_Dataset content_:
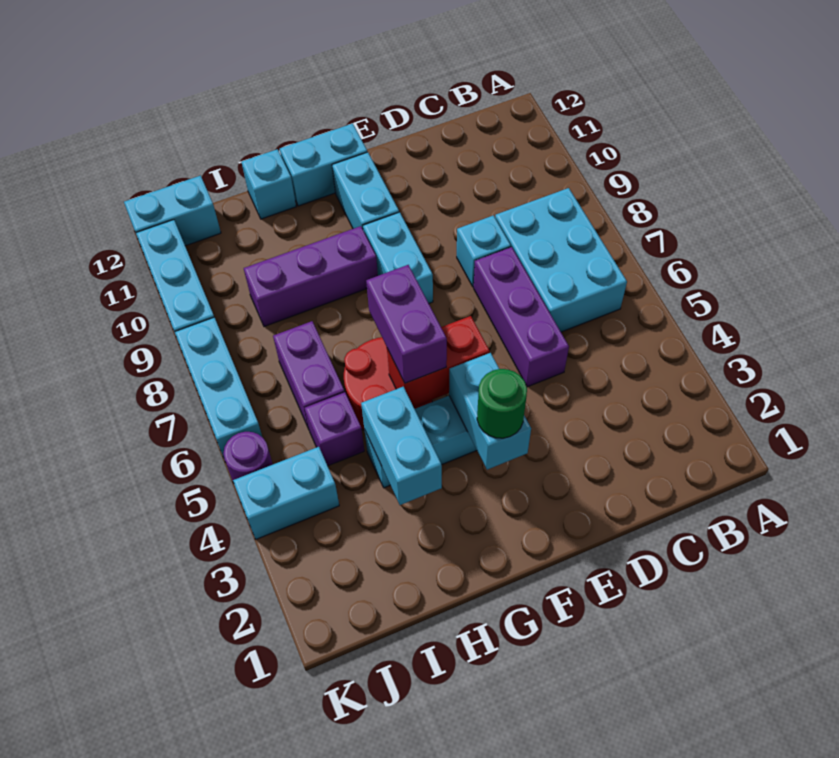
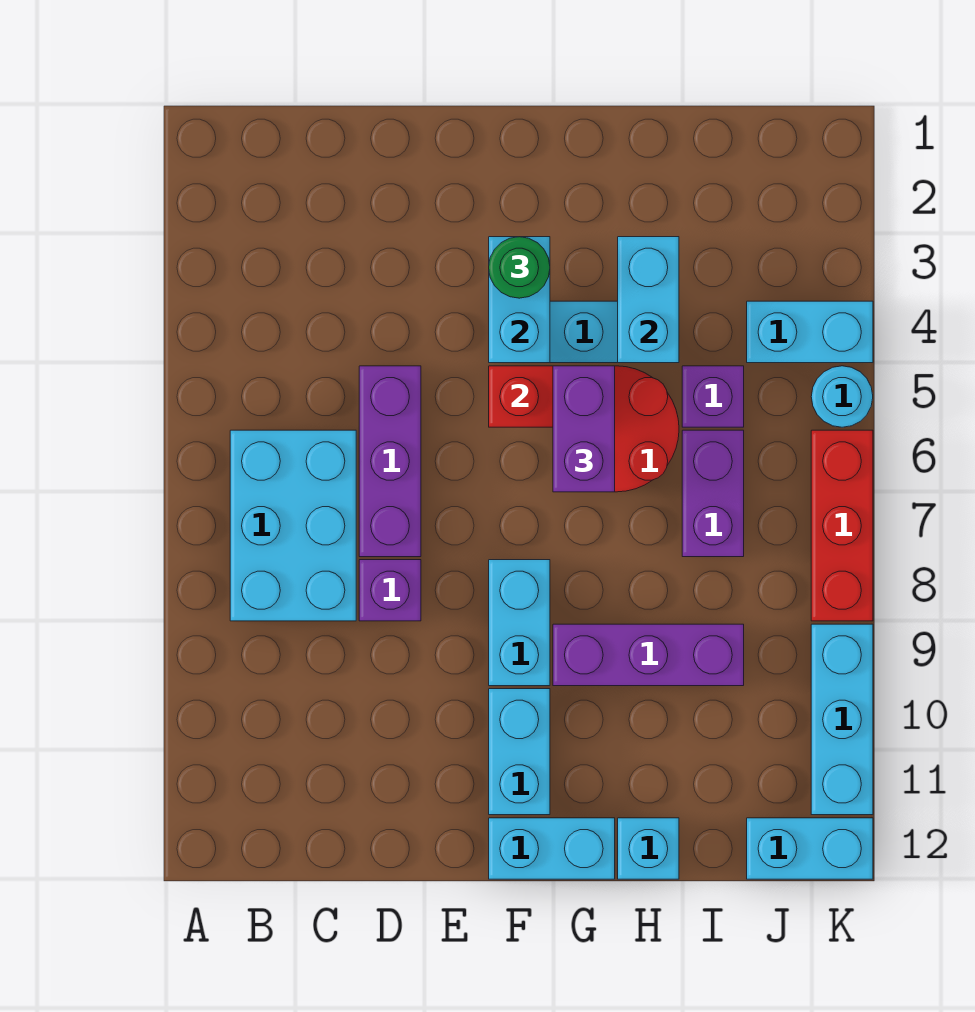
cyan brick D8 level 1 -> purple brick D8 level 1
purple round brick K5 level 1 -> cyan round brick K5 level 1
cyan brick K6:K8 level 1 -> red brick K6:K8 level 1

_Task details_:
Extract, from the material above, each line holding the word "purple".

_Written reply_:
cyan brick D8 level 1 -> purple brick D8 level 1
purple round brick K5 level 1 -> cyan round brick K5 level 1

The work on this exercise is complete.